*TASK OBJECTIVE*:
Set down, word for word, the stretch of lines from the one containing "(449, 198) = (446, 128): green" to the end of the records below.

*PROVIDED INFORMATION*:
---------------

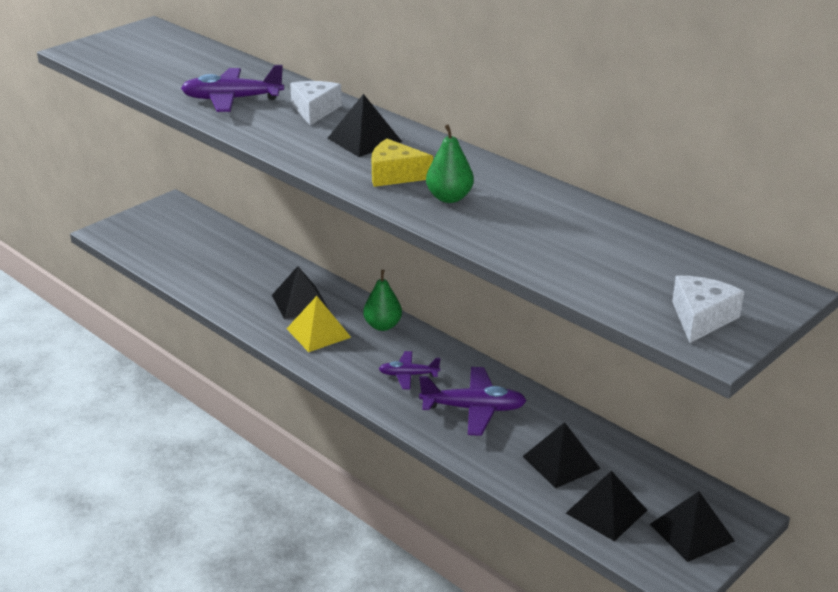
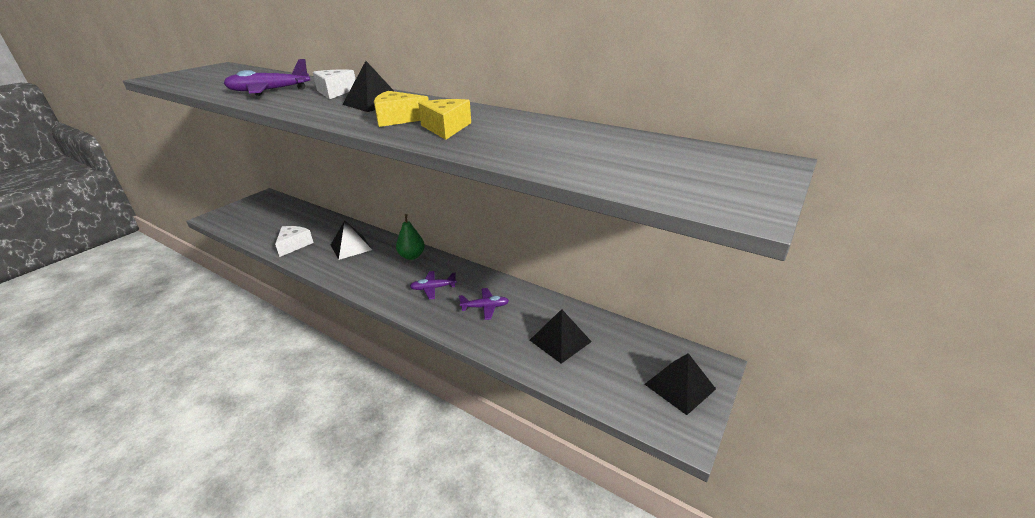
camera: 10 degrees left, 0 degrees up
(318, 332) = (364, 266): yellow pyramid -> none
(449, 198) = (446, 128): green pear -> yellow cheese
(473, 409) = (485, 307): purple plane -> purple plane, size x0.60
(606, 511) = (606, 378): black pyramid -> none
(701, 318) = (713, 188): white cheese -> white cheese (294, 245)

---------------

*RESULT OF THIS EXERCISE*:
(449, 198) = (446, 128): green pear -> yellow cheese
(473, 409) = (485, 307): purple plane -> purple plane, size x0.60
(606, 511) = (606, 378): black pyramid -> none
(701, 318) = (713, 188): white cheese -> white cheese (294, 245)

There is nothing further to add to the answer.